**Requirement**
Exact copy, pictures excluded: the lines from the one containing "BT2: HC-05 -> HC-06" to the end of the listing.

════

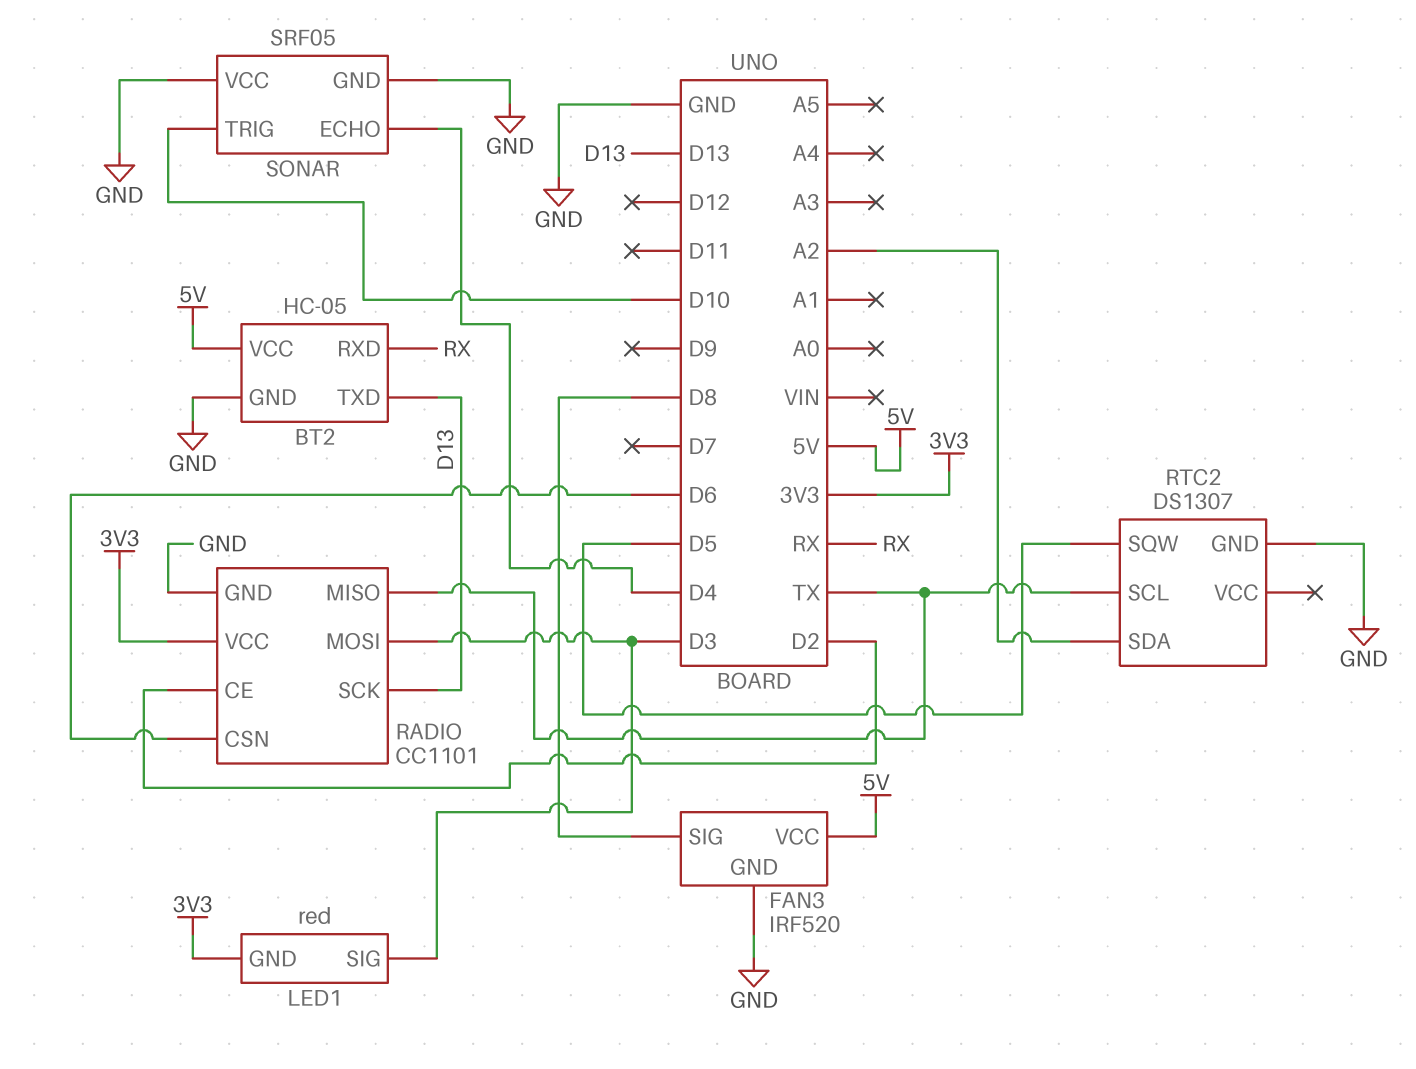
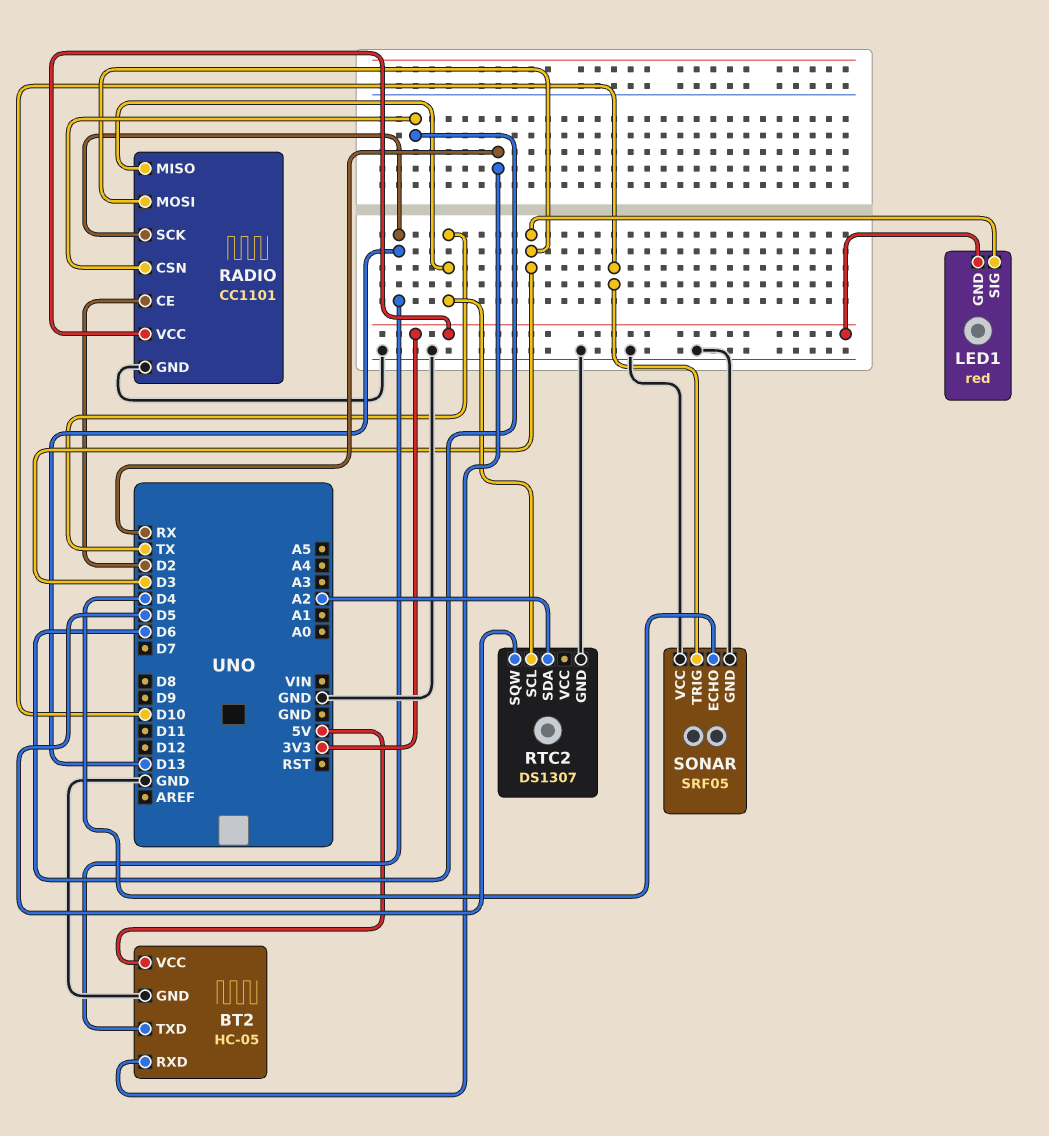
FAN3: IRF520 -> none
FAN3 pin GND: GND -> none
FAN3 pin SIG: D8 -> none
FAN3 pin VCC: 5V -> none

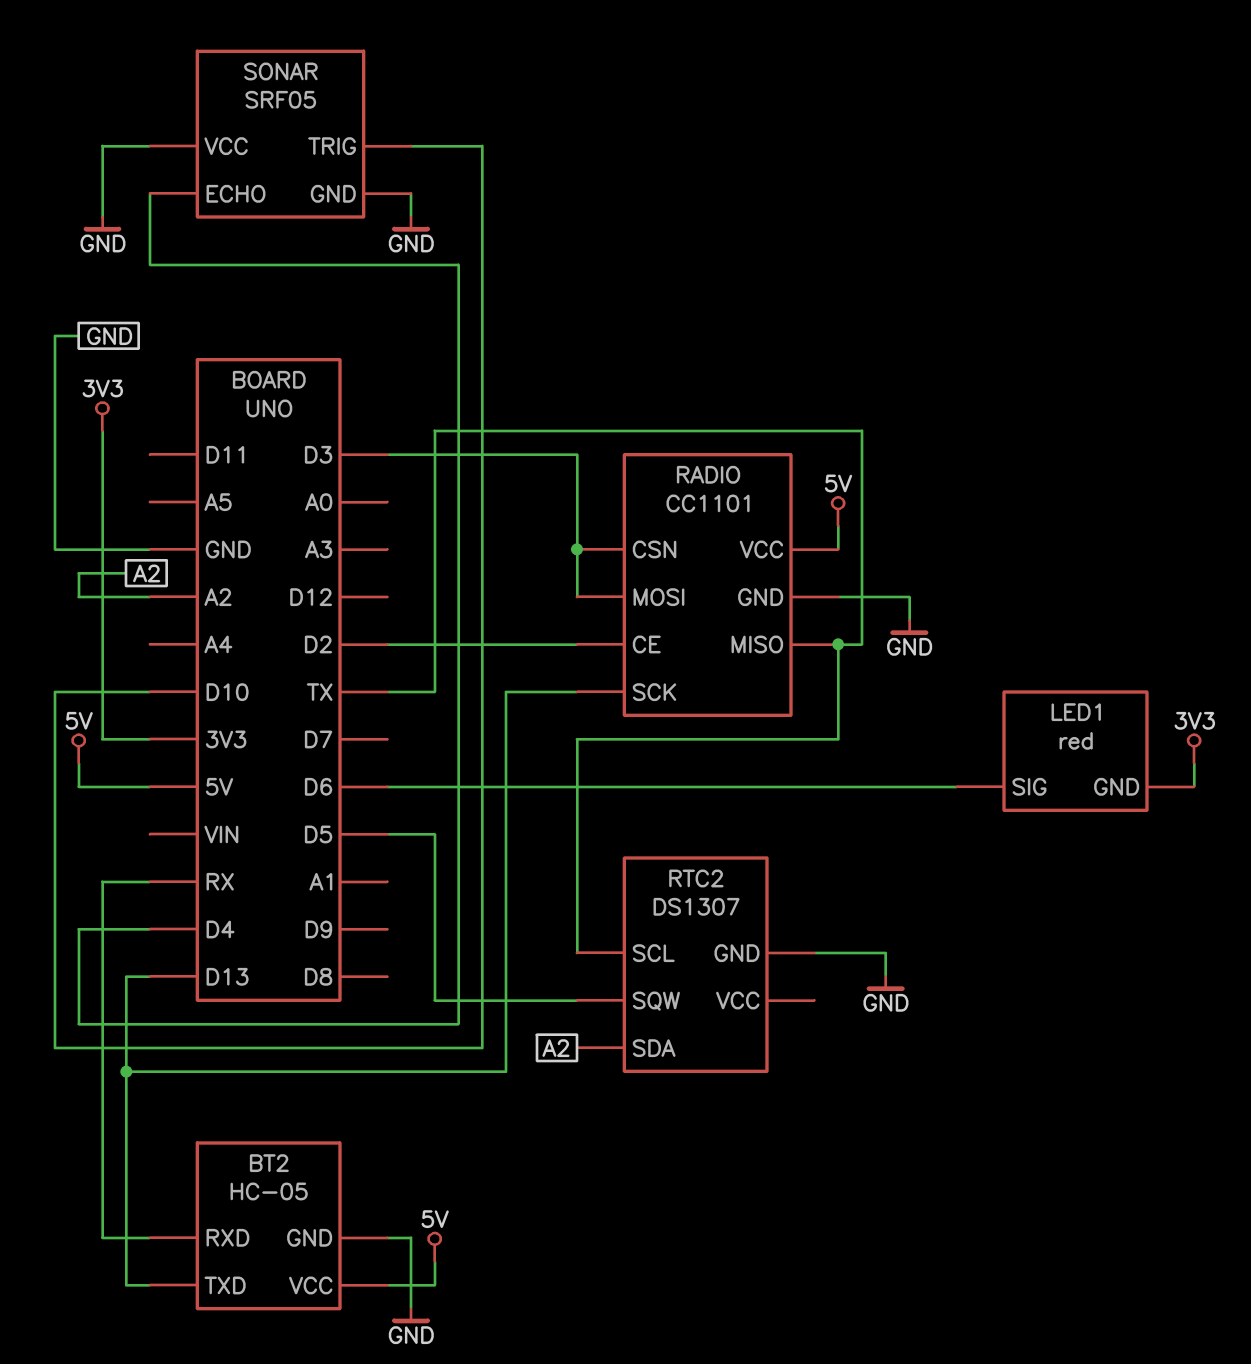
LED1 pin SIG: D3 -> D6
RADIO pin CSN: D6 -> D3
RADIO pin VCC: 3V3 -> 5V

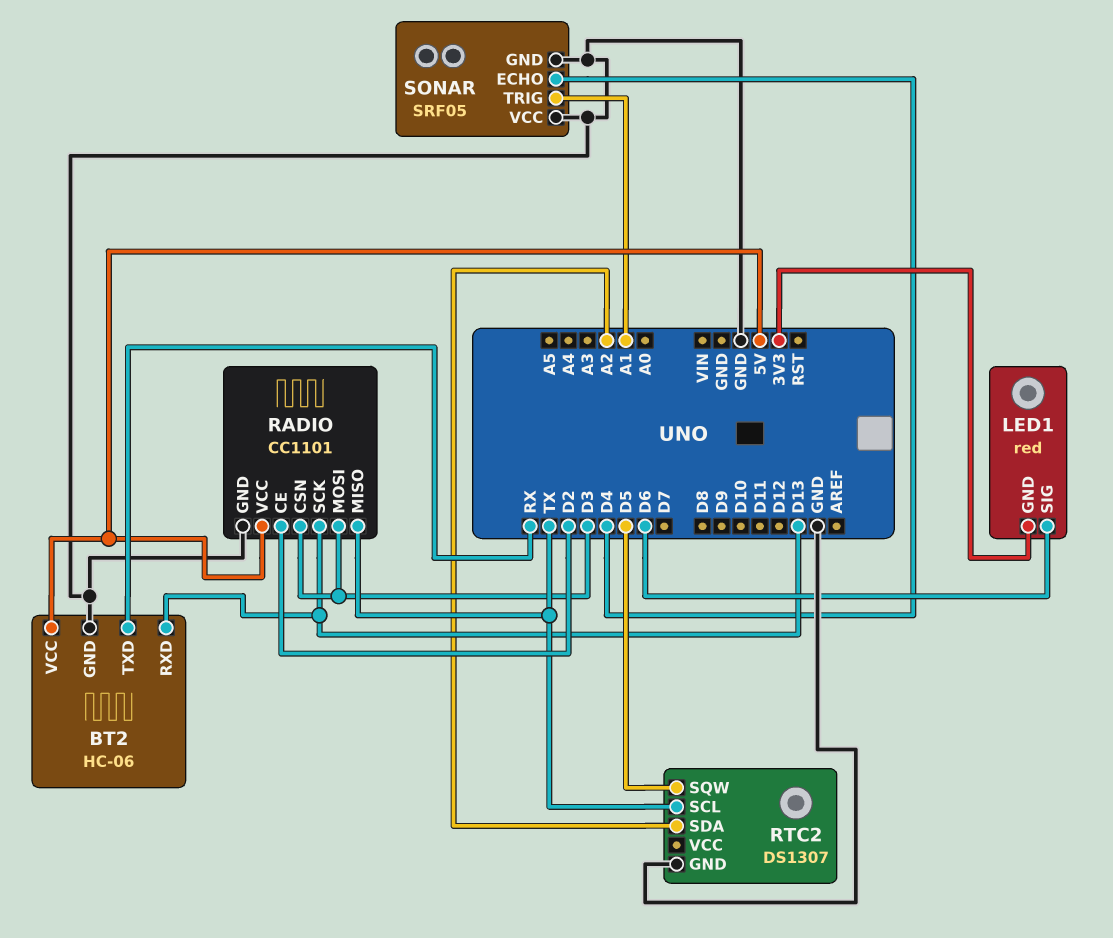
BT2: HC-05 -> HC-06
BT2 pin RXD: RX -> D13
BT2 pin TXD: D13 -> RX
SONAR pin TRIG: D10 -> A1

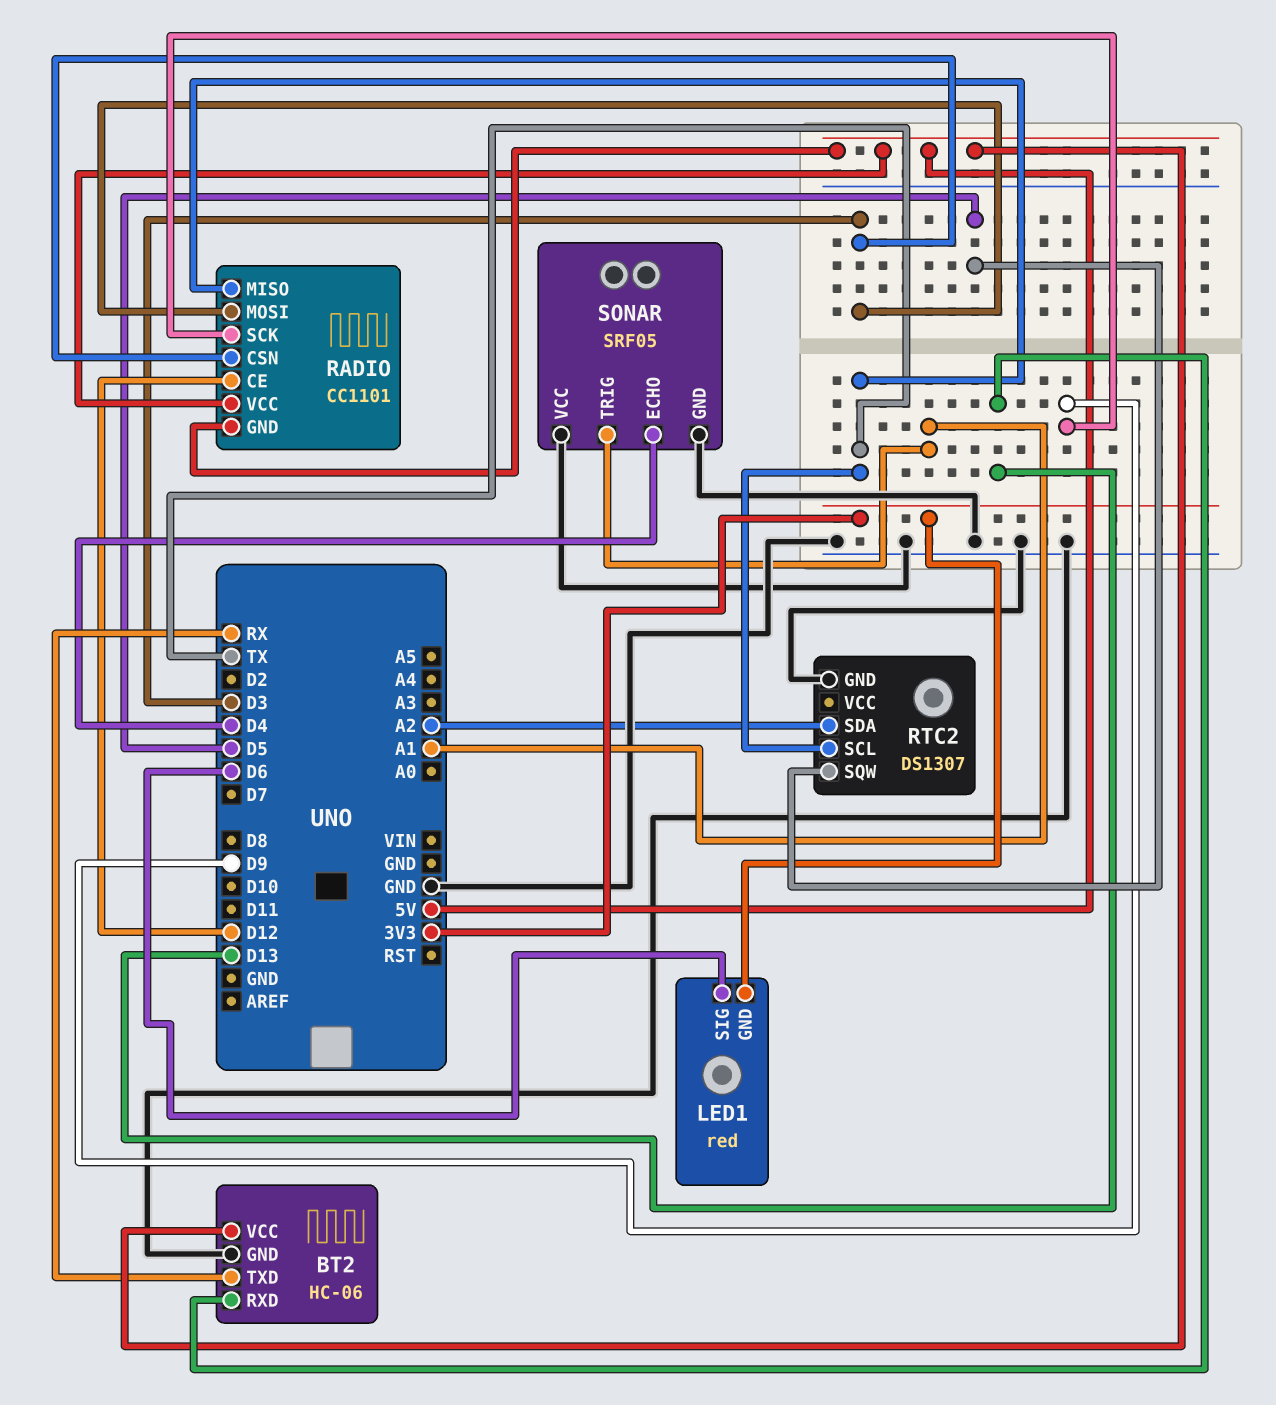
RADIO pin CE: D2 -> D12
RADIO pin GND: GND -> 5V
RADIO pin SCK: D13 -> D9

════

**Output below**
BT2: HC-05 -> HC-06
BT2 pin RXD: RX -> D13
BT2 pin TXD: D13 -> RX
SONAR pin TRIG: D10 -> A1

RADIO pin CE: D2 -> D12
RADIO pin GND: GND -> 5V
RADIO pin SCK: D13 -> D9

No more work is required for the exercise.